**The data:**
▬▬▬▬▬▬▬▬▬▬

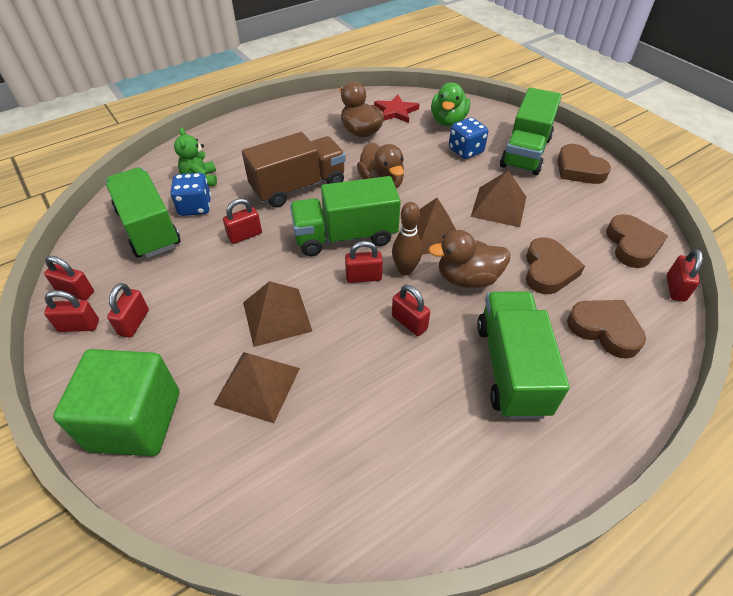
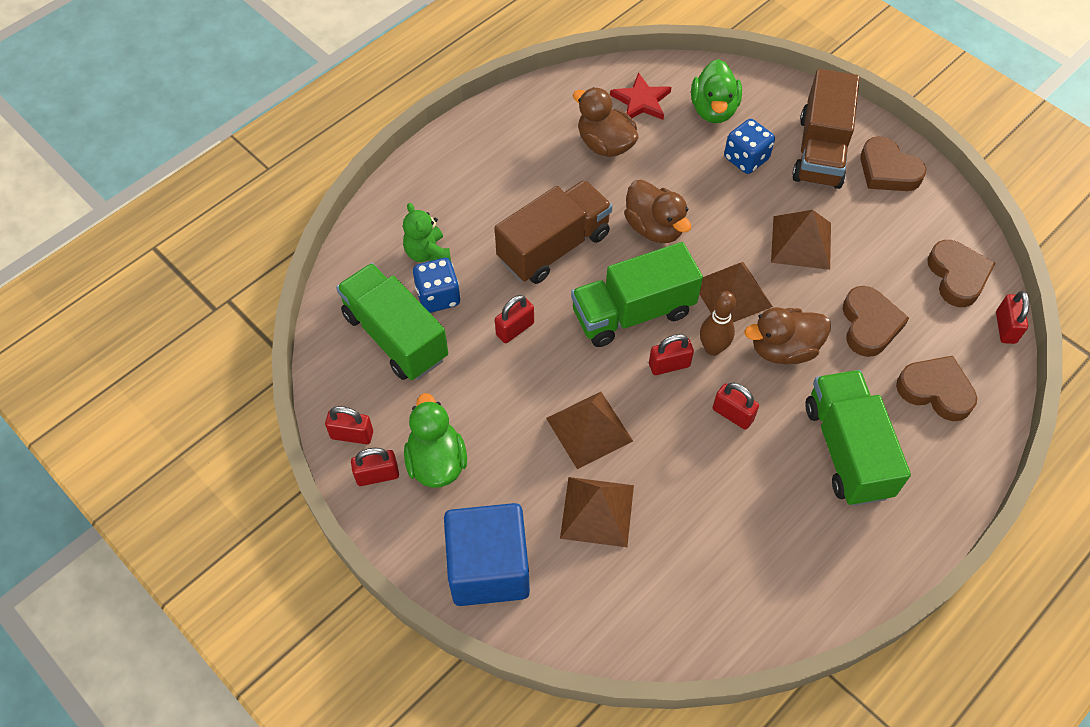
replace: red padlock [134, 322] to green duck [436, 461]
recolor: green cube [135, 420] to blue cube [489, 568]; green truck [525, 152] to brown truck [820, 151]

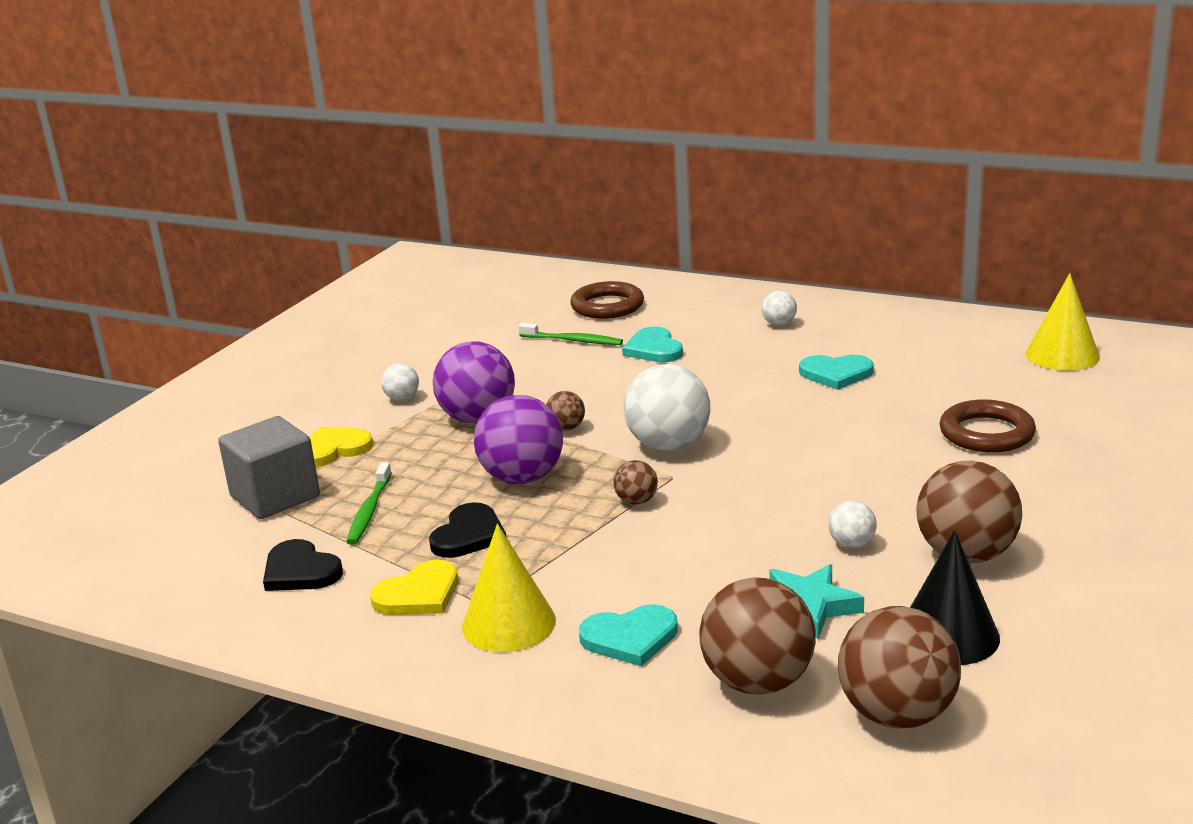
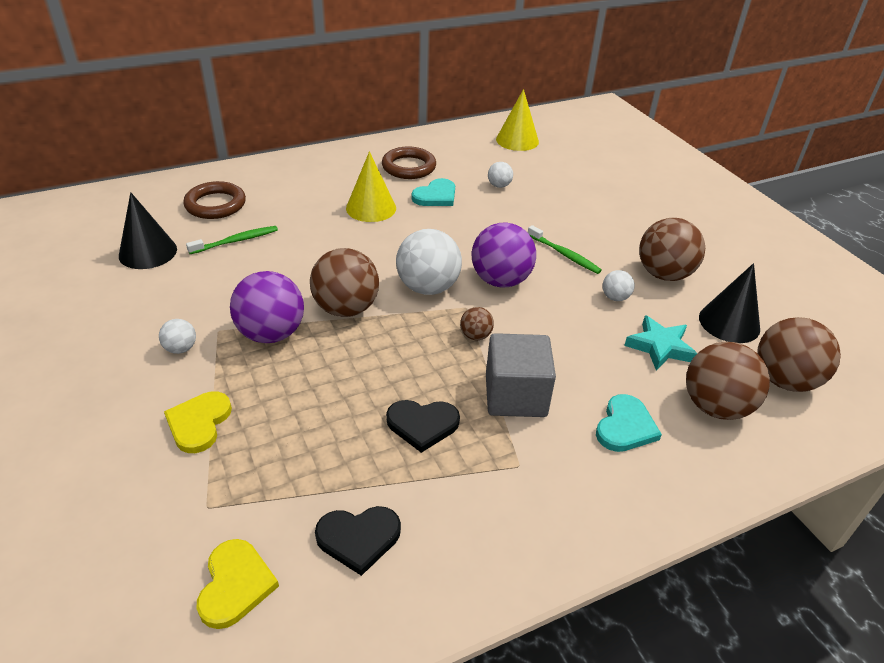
delete: turquoise heart [654, 349]
insert: black cone [148, 252]
move: grey cube [275, 496] to [515, 396]; green toothbrush [369, 510] to [564, 254]; yellow heart [418, 594] to [235, 585]; yellow cone [508, 623] to [371, 208]; purple ball [522, 478] to [500, 280]; white ball [779, 324] to [499, 185]; brown ring [986, 433] to [409, 167]
rotate: black heart [468, 535] = [422, 424] 120 degrees clockwise
resize: brown ball [566, 428] = [346, 308] x2.09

▬▬▬▬▬▬▬▬▬▬

**What the task asks:**
Scan the material above for "black". Copy every line where it appears.

**Answer box:**
insert: black cone [148, 252]
rotate: black heart [468, 535] = [422, 424] 120 degrees clockwise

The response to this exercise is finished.